● Given records
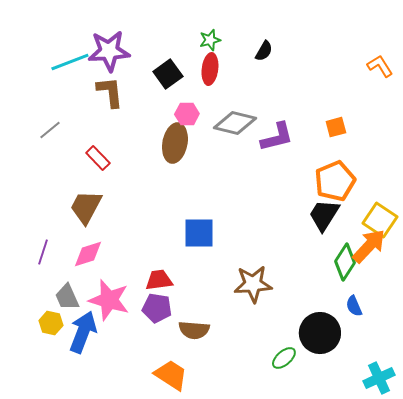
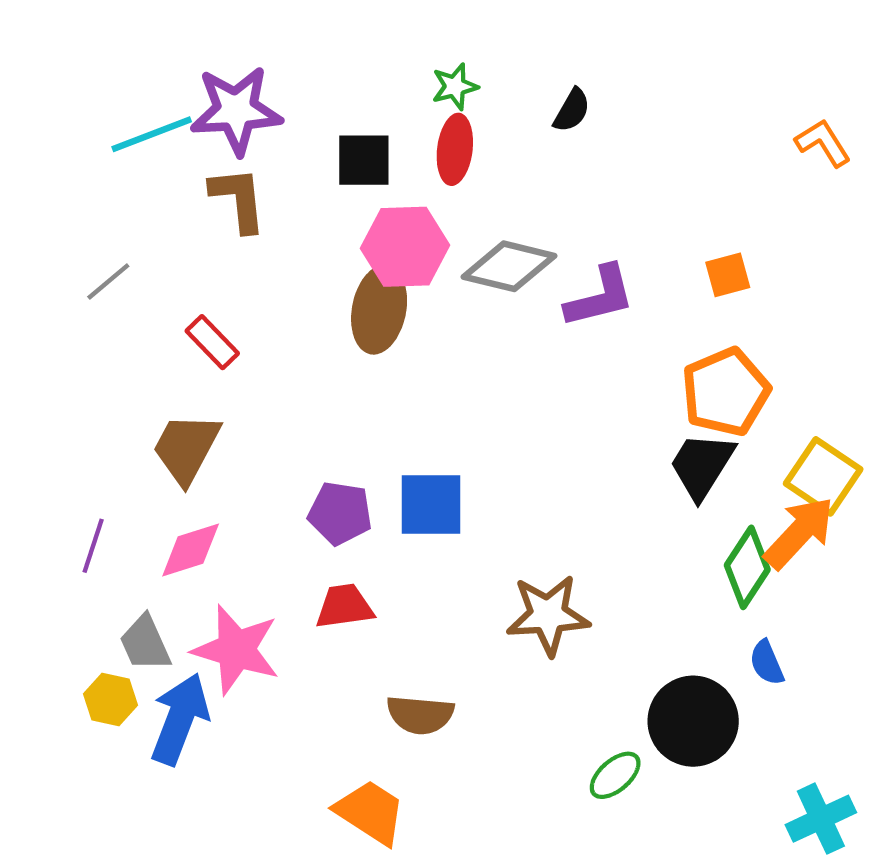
black square: (168, 74) -> (364, 160), turned 36
pink hexagon: (187, 114) -> (405, 247), size x1.6
purple pentagon: (157, 308) -> (340, 513), moved

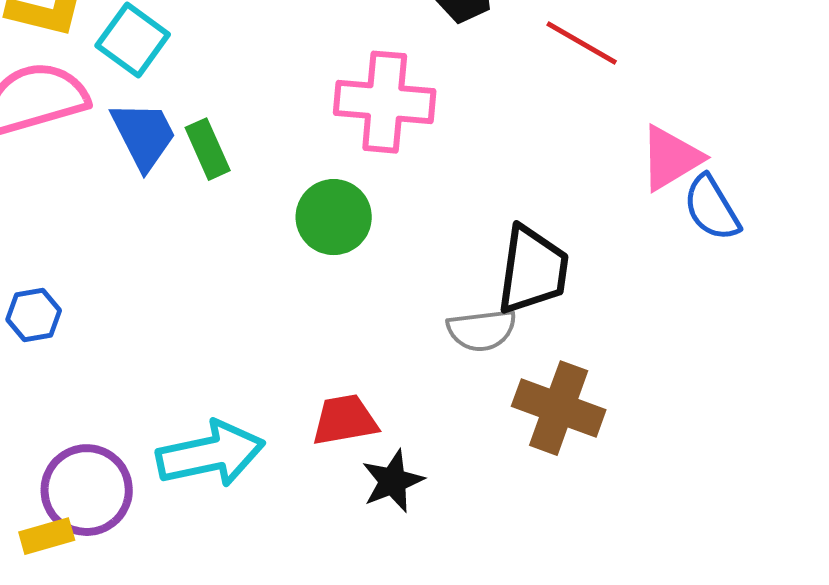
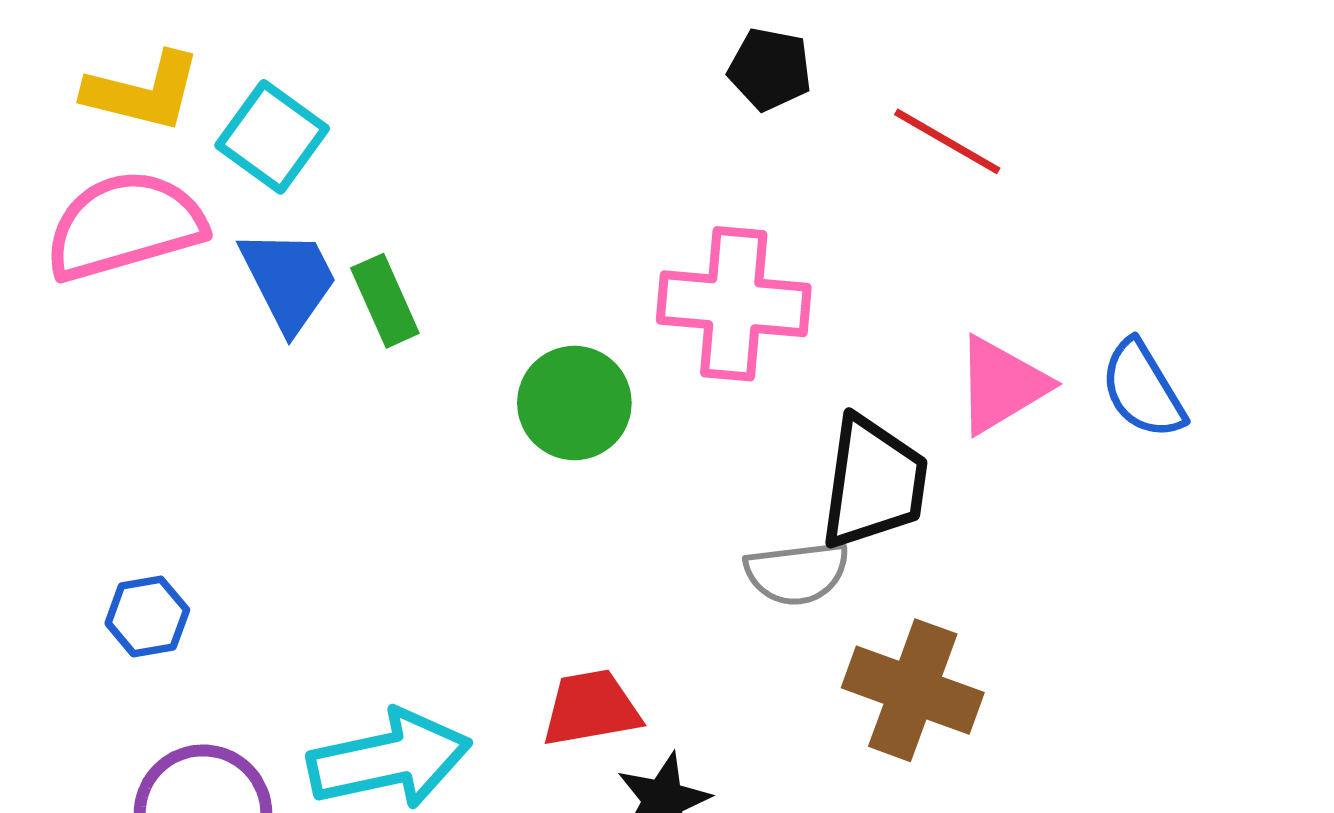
pink cross: (385, 102) -> (734, 304), moved
pink triangle: (671, 158) -> (1001, 385), moved
blue hexagon: (34, 315) -> (147, 616), moved

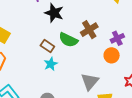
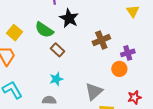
green semicircle: (68, 40) -> (44, 30), moved
cyan star: (51, 64) -> (56, 79), moved

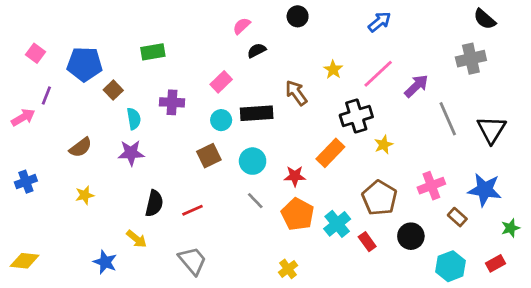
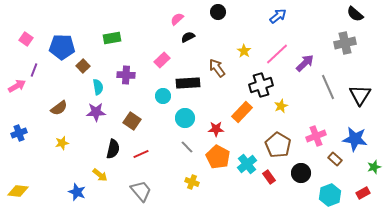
cyan circle: (221, 120) -> (163, 96), moved
brown square: (209, 156) -> (132, 121), moved, turned -30
yellow cross: (288, 269) -> (192, 182), moved, turned -32

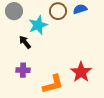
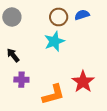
cyan star: (38, 25) -> (54, 41), moved
black arrow: (25, 42) -> (13, 55), moved

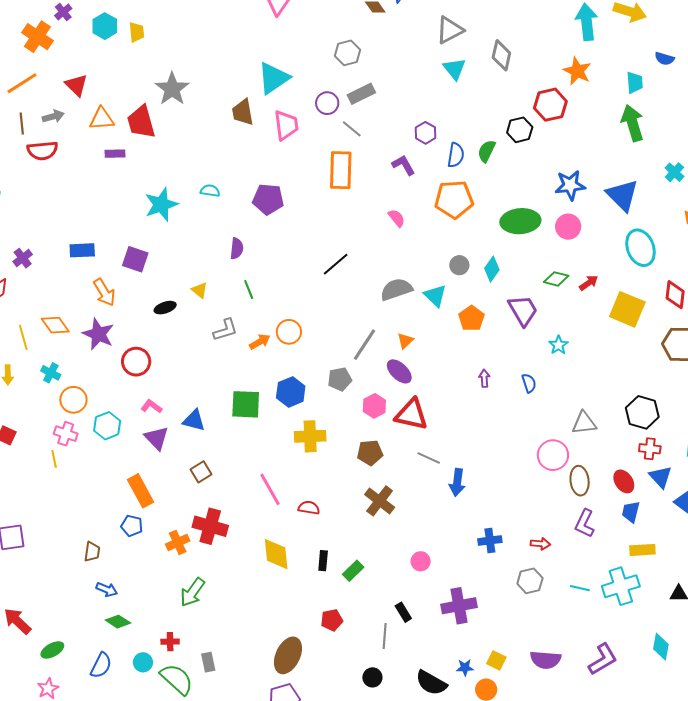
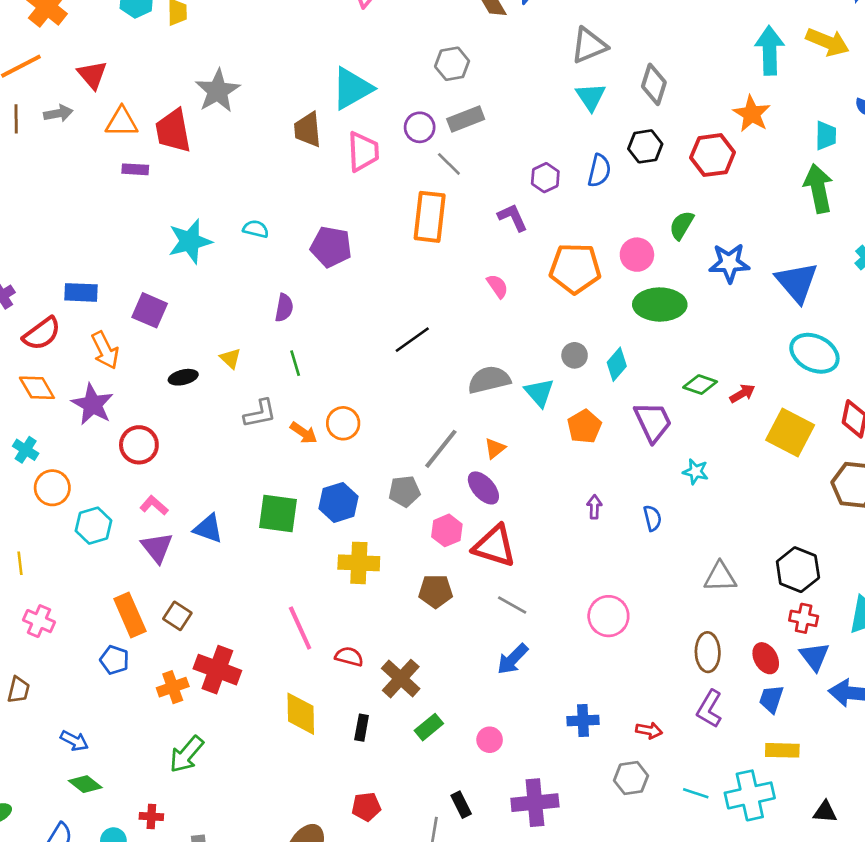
black hexagon: (520, 130) -> (645, 146), moved
red semicircle: (42, 151) -> (42, 334), moved, turned -36
green semicircle: (487, 151) -> (682, 225), moved
blue semicircle: (456, 155) -> (599, 171), moved
pink circle: (568, 227) -> (637, 255), moved
cyan ellipse: (641, 248) -> (814, 353), turned -48
orange arrow: (260, 342) -> (304, 433), turned 60
cyan star: (558, 345) -> (696, 472), turned -30
pink cross: (66, 434) -> (39, 621), moved
pink circle: (553, 455) -> (608, 616), moved
brown square: (201, 472) -> (177, 616), moved, turned -30
blue arrow: (457, 482) -> (513, 659), moved, turned 32
brown cross: (380, 501) -> (401, 679), moved
brown trapezoid: (92, 552) -> (18, 690), moved
green rectangle: (353, 571) -> (429, 727), moved

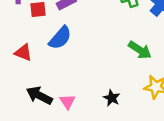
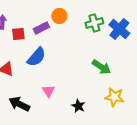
pink triangle: (67, 102) -> (48, 91), moved

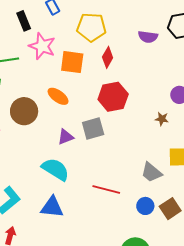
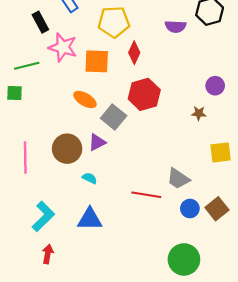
brown circle: (24, 111) -> (67, 149), moved
gray square: (93, 129) -> (114, 117), moved, turned -30
cyan semicircle: (55, 169) -> (90, 178), size x0.5
gray trapezoid: (151, 172) -> (178, 179), moved

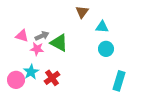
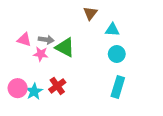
gray arrow: (42, 36) -> (46, 40), turned 32
cyan star: (31, 72) -> (34, 91), moved
cyan rectangle: (119, 81) -> (118, 87), moved

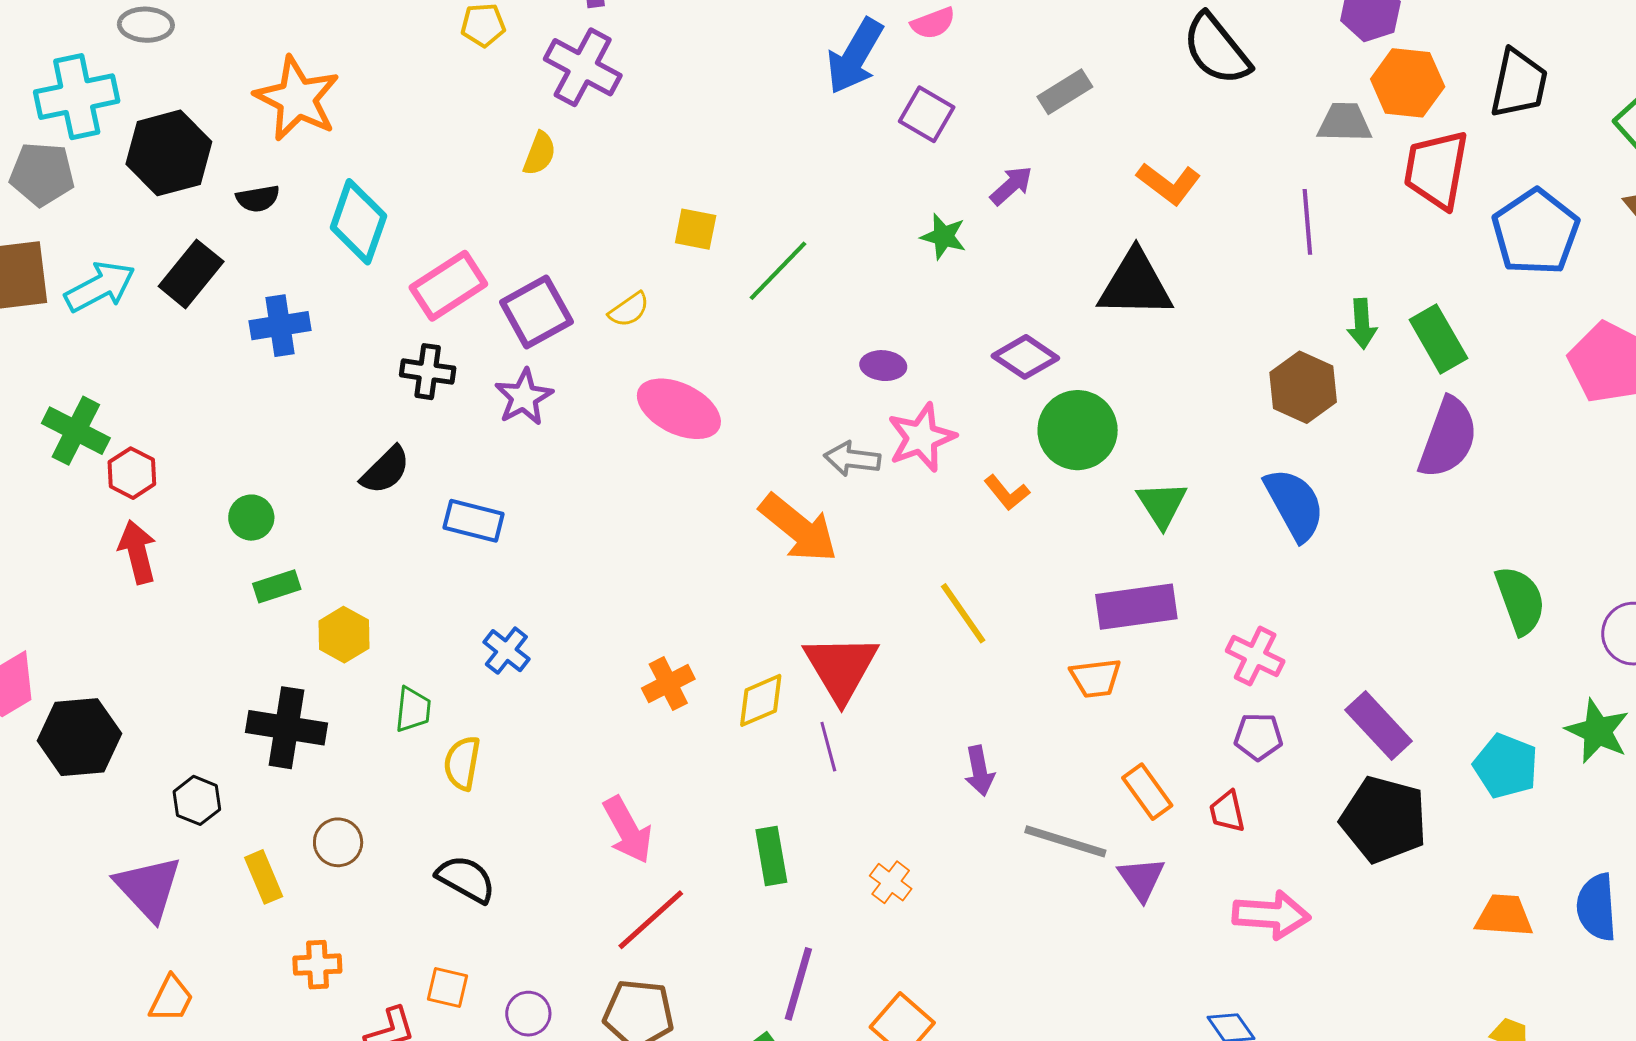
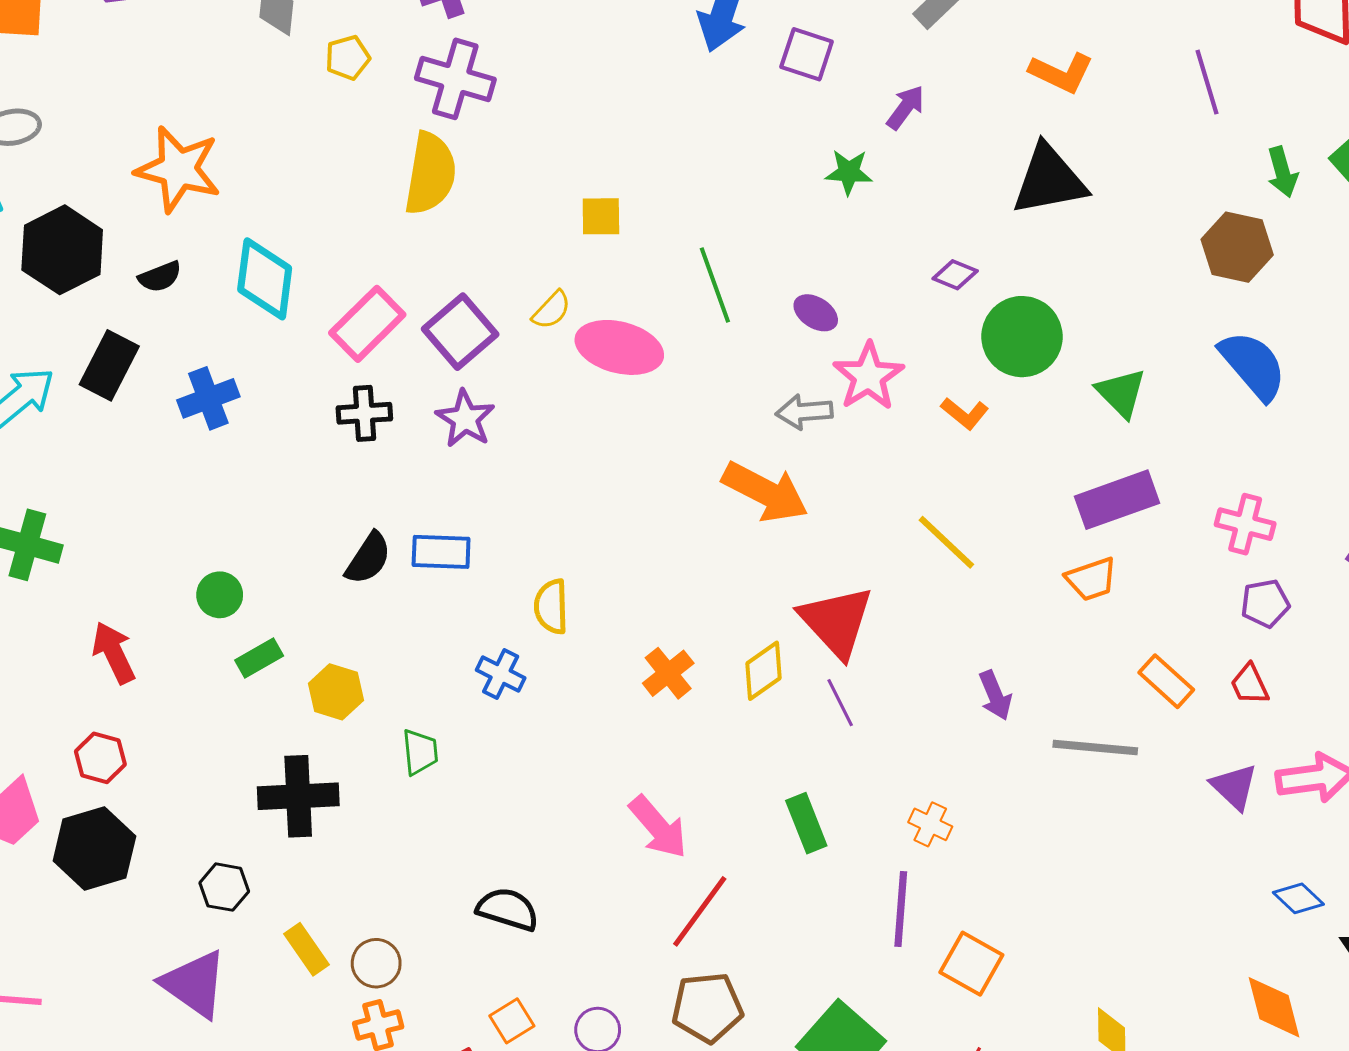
yellow semicircle: (540, 154) -> (430, 174), size x1.8
green line: (778, 271) -> (715, 285), moved, turned -52
purple diamond: (1025, 357) -> (955, 275), size x0.7
purple ellipse: (883, 366) -> (816, 313), turned 39
pink ellipse: (679, 409) -> (619, 347), moved
black semicircle: (385, 470) -> (368, 558), moved
red hexagon: (132, 473) -> (100, 758), moved
yellow semicircle: (462, 763) -> (551, 607), moved
brown circle: (338, 842) -> (376, 963), moved
purple triangle: (1141, 879) -> (1234, 787), moved
purple line: (798, 984) -> (901, 909), moved
orange square: (447, 987) -> (512, 1021), turned -33

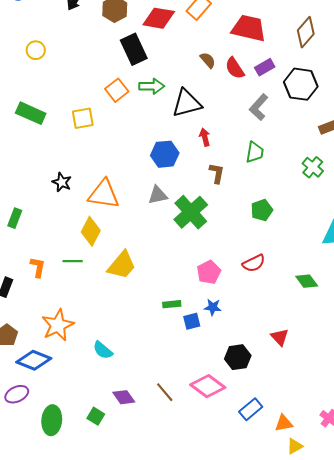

● Task instructions
The expected result is every record above, word for word, with no pictures in it.

● Solution for this problem
black square: (168, 74) -> (364, 160), turned 36
pink hexagon: (187, 114) -> (405, 247), size x1.6
purple pentagon: (157, 308) -> (340, 513), moved

pink cross: (385, 102) -> (734, 304), moved
pink triangle: (671, 158) -> (1001, 385), moved
blue hexagon: (34, 315) -> (147, 616), moved

green semicircle: (68, 40) -> (44, 30), moved
cyan star: (51, 64) -> (56, 79), moved

cyan circle: (221, 120) -> (163, 96), moved
brown square: (209, 156) -> (132, 121), moved, turned -30
yellow cross: (288, 269) -> (192, 182), moved, turned -32

cyan star: (38, 25) -> (54, 41), moved
black arrow: (25, 42) -> (13, 55), moved

black hexagon: (520, 130) -> (645, 146), moved
red semicircle: (42, 151) -> (42, 334), moved, turned -36
green semicircle: (487, 151) -> (682, 225), moved
blue semicircle: (456, 155) -> (599, 171), moved
pink circle: (568, 227) -> (637, 255), moved
cyan ellipse: (641, 248) -> (814, 353), turned -48
orange arrow: (260, 342) -> (304, 433), turned 60
cyan star: (558, 345) -> (696, 472), turned -30
pink cross: (66, 434) -> (39, 621), moved
pink circle: (553, 455) -> (608, 616), moved
brown square: (201, 472) -> (177, 616), moved, turned -30
blue arrow: (457, 482) -> (513, 659), moved, turned 32
brown cross: (380, 501) -> (401, 679), moved
brown trapezoid: (92, 552) -> (18, 690), moved
green rectangle: (353, 571) -> (429, 727), moved

pink triangle: (67, 102) -> (48, 91), moved

brown circle: (24, 111) -> (67, 149), moved
gray square: (93, 129) -> (114, 117), moved, turned -30
cyan semicircle: (55, 169) -> (90, 178), size x0.5
gray trapezoid: (151, 172) -> (178, 179), moved

gray arrow: (42, 36) -> (46, 40), turned 32
cyan star: (31, 72) -> (34, 91), moved
cyan rectangle: (119, 81) -> (118, 87), moved

yellow semicircle: (540, 154) -> (430, 174), size x1.8
green line: (778, 271) -> (715, 285), moved, turned -52
purple diamond: (1025, 357) -> (955, 275), size x0.7
purple ellipse: (883, 366) -> (816, 313), turned 39
pink ellipse: (679, 409) -> (619, 347), moved
black semicircle: (385, 470) -> (368, 558), moved
red hexagon: (132, 473) -> (100, 758), moved
yellow semicircle: (462, 763) -> (551, 607), moved
brown circle: (338, 842) -> (376, 963), moved
purple triangle: (1141, 879) -> (1234, 787), moved
purple line: (798, 984) -> (901, 909), moved
orange square: (447, 987) -> (512, 1021), turned -33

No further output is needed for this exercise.